Would you copy the line that includes "IC10: NOT 74HC14" and every line that follows it, down to the last line of the listing below, exactly as they stand?

> [MATERIAL FOR THIS EXERCISE]:
==================================================
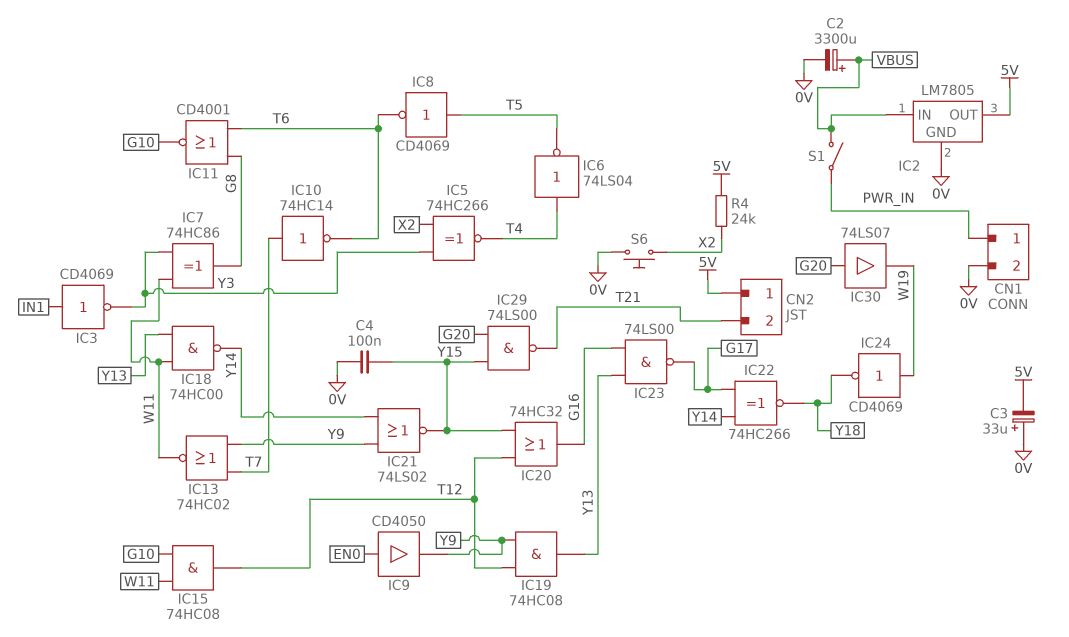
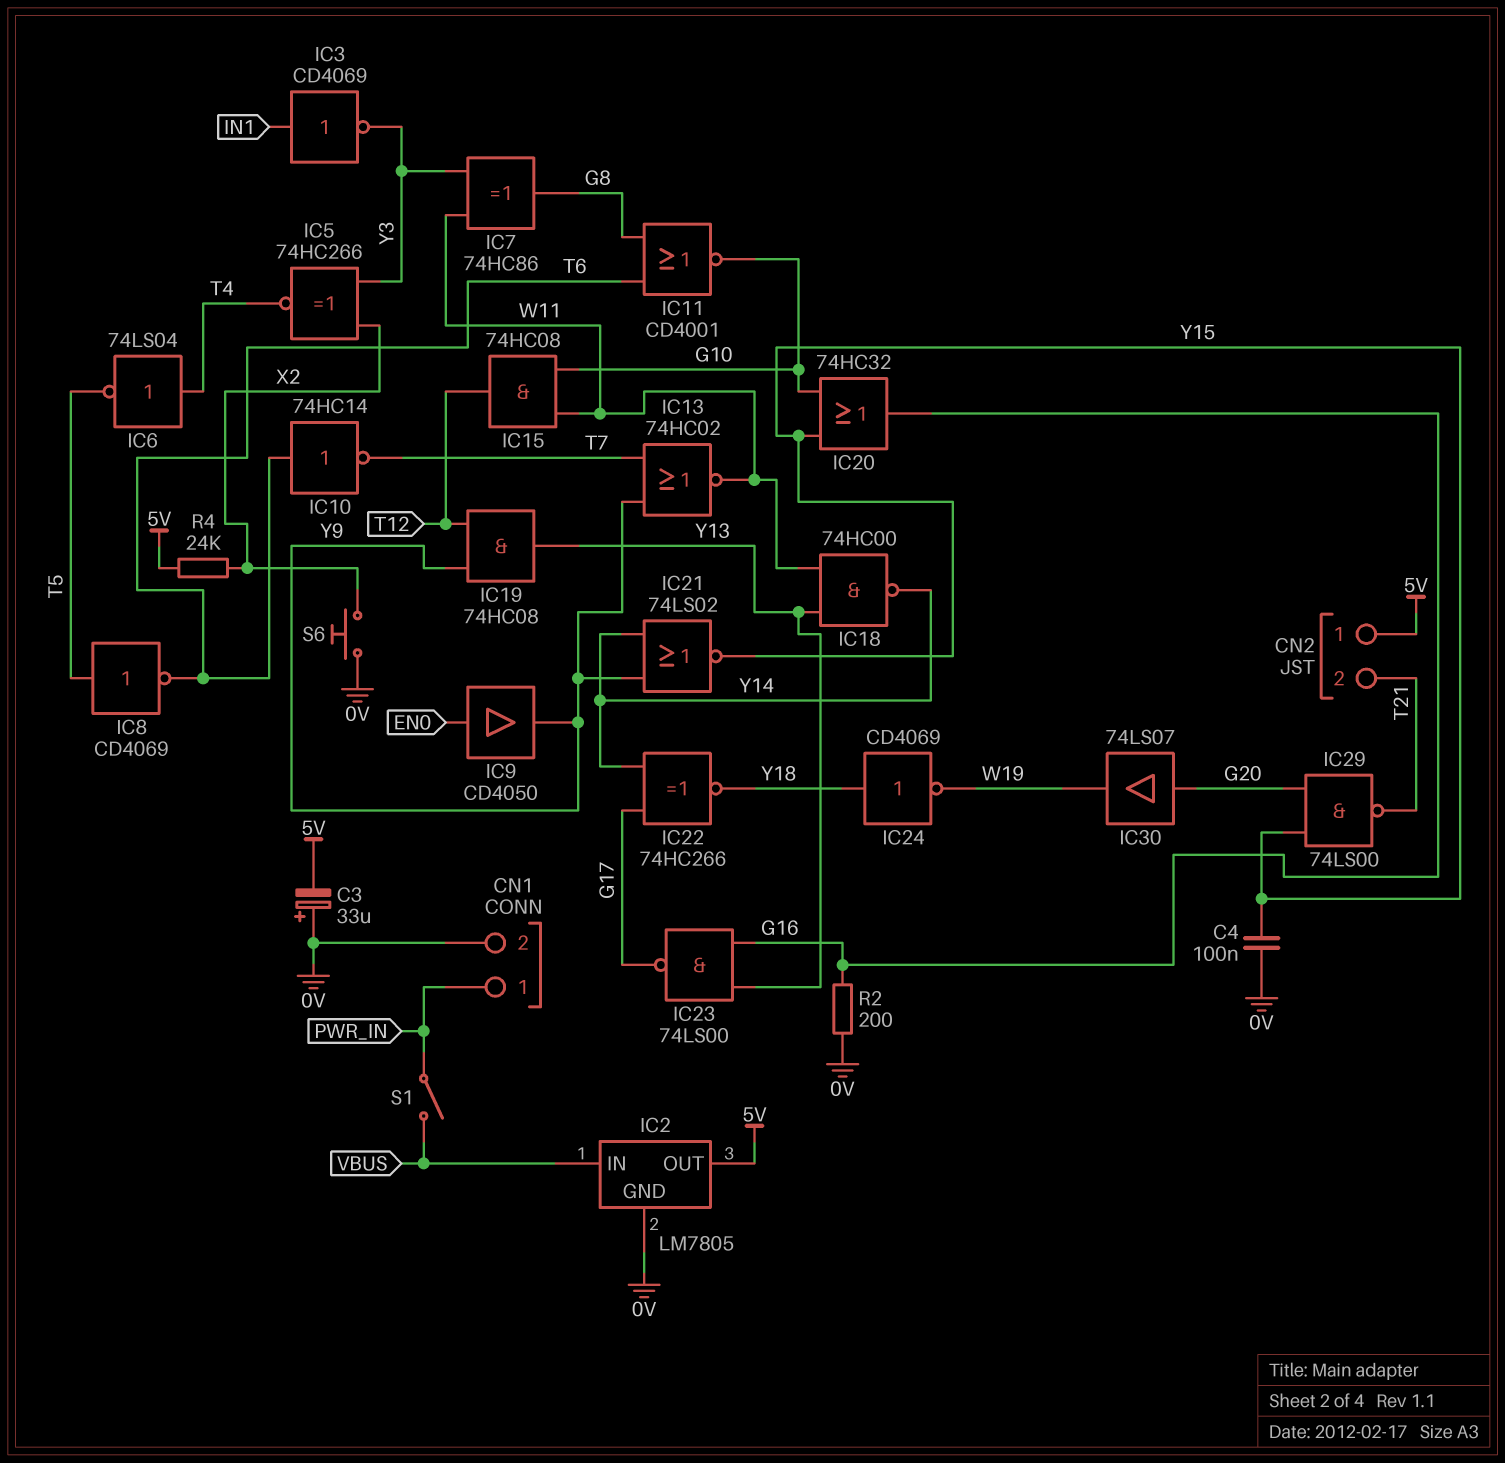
C2: 3300uF (plus VBUS, minus 0V) -> none
IC10: NOT 74HC14 (in T7, out T6) -> NOT 74HC14 (in T6, out T7)
IC20: OR 74HC32 (in T12, in Y15, out G16) -> OR 74HC32 (in G10, in Y15, out G16)
IC24: NOT CD4069 (in W19, out Y18) -> NOT CD4069 (in Y18, out W19)
R2: none -> 200 (0V, G16)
==================================================
> [REPLY TO THE EXERCISE]:
IC10: NOT 74HC14 (in T7, out T6) -> NOT 74HC14 (in T6, out T7)
IC20: OR 74HC32 (in T12, in Y15, out G16) -> OR 74HC32 (in G10, in Y15, out G16)
IC24: NOT CD4069 (in W19, out Y18) -> NOT CD4069 (in Y18, out W19)
R2: none -> 200 (0V, G16)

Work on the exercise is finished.